AIM OF THE EXERCISE - Look through the material beneath and copy each line with the word "solid".

DATA EXCERPTS -
····················

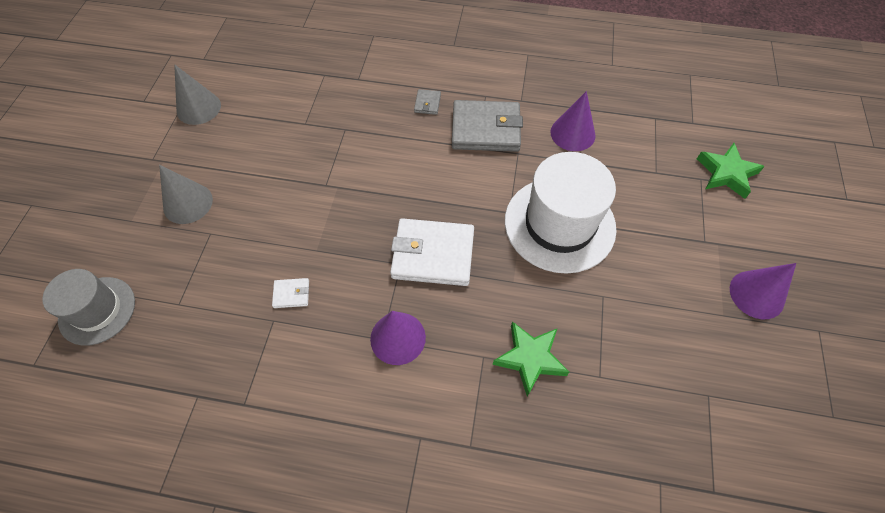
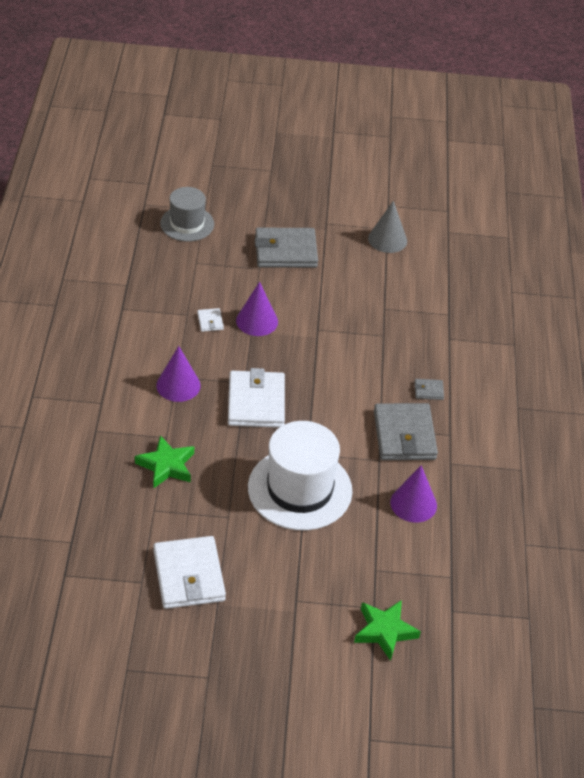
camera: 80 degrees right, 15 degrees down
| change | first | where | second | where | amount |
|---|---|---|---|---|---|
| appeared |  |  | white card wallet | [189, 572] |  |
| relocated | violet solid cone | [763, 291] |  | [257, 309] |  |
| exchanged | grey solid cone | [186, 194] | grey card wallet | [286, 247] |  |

····················

TASK SOLUTION -
| relocated | violet solid cone | [763, 291] |  | [257, 309] |  |
| exchanged | grey solid cone | [186, 194] | grey card wallet | [286, 247] |  |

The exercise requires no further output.